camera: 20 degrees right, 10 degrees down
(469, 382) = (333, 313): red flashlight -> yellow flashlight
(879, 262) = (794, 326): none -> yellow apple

═══

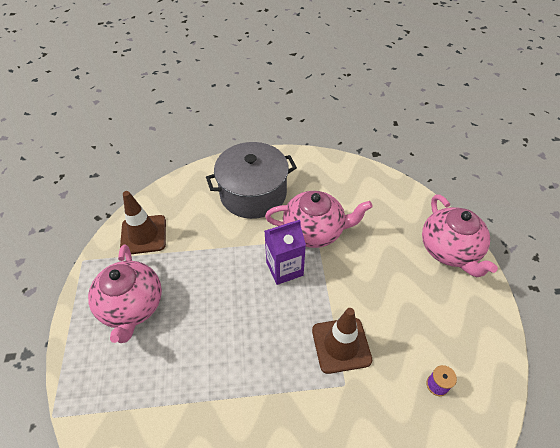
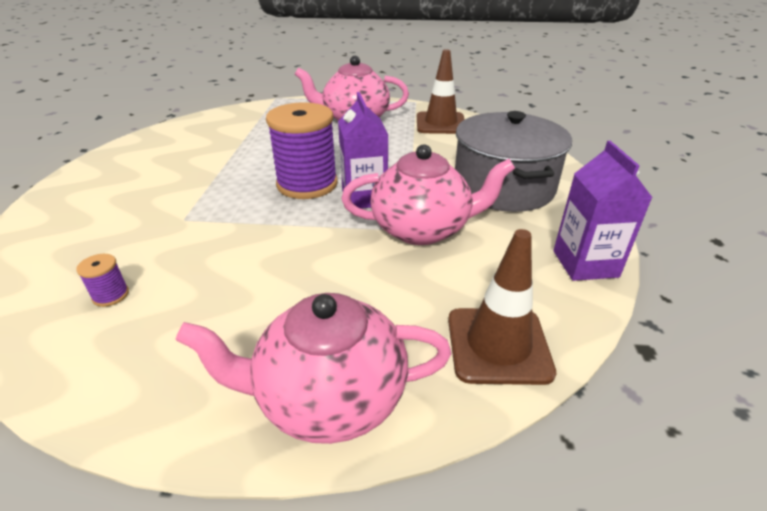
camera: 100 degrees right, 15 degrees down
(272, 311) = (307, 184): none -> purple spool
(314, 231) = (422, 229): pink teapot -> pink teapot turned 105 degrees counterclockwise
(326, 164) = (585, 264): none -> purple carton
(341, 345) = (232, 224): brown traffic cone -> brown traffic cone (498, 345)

═══

• _THE TASK_: Word for word, restate the lines of the data above that fall between the line holding "(469, 382) = (333, 313): red" and the line holding "(879, 262) = (794, 326): none -> yellow apple", inclusive, and no other lines.

• _REPLY TO THE TASK_:
(469, 382) = (333, 313): red flashlight -> yellow flashlight
(879, 262) = (794, 326): none -> yellow apple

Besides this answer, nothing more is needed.